### What is expected
Give again every line from the one with "fourchette/rose (189, 398)" through the last line of the data, exactly, and leave out the lines before it.

### Dataset content
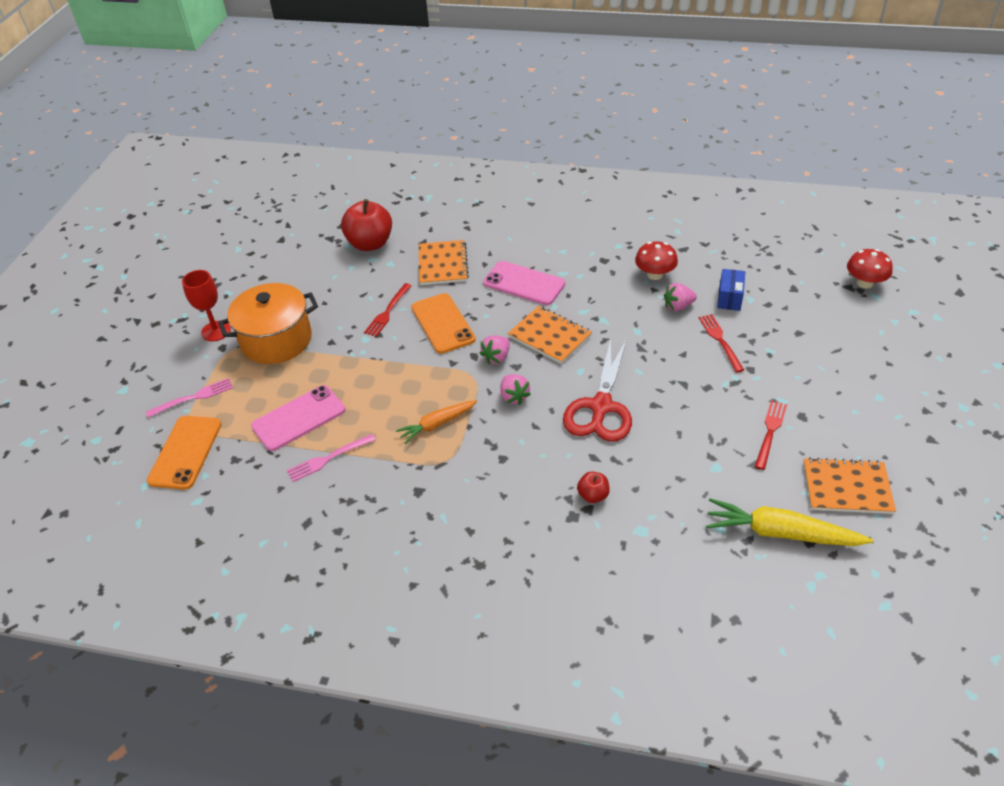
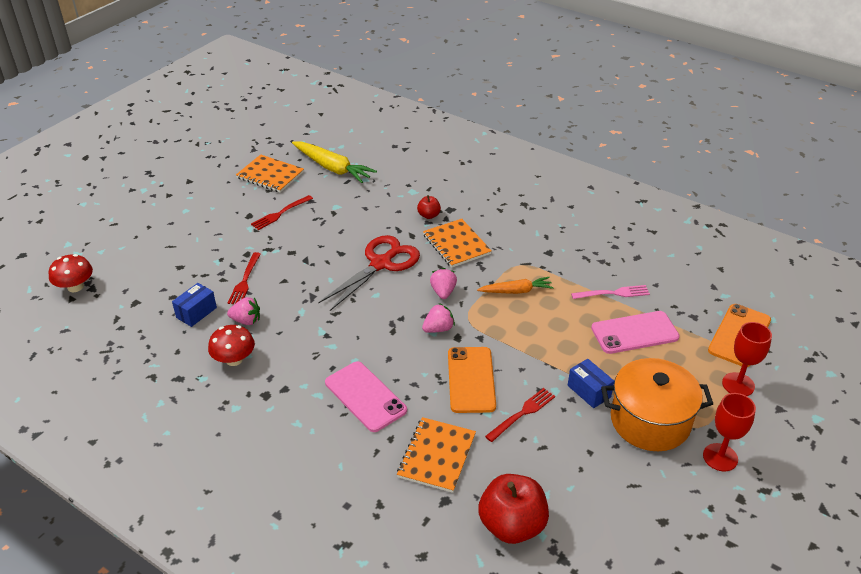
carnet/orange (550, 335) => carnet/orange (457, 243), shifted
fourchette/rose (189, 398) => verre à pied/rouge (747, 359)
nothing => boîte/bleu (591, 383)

### Answer
fourchette/rose (189, 398) => verre à pied/rouge (747, 359)
nothing => boîte/bleu (591, 383)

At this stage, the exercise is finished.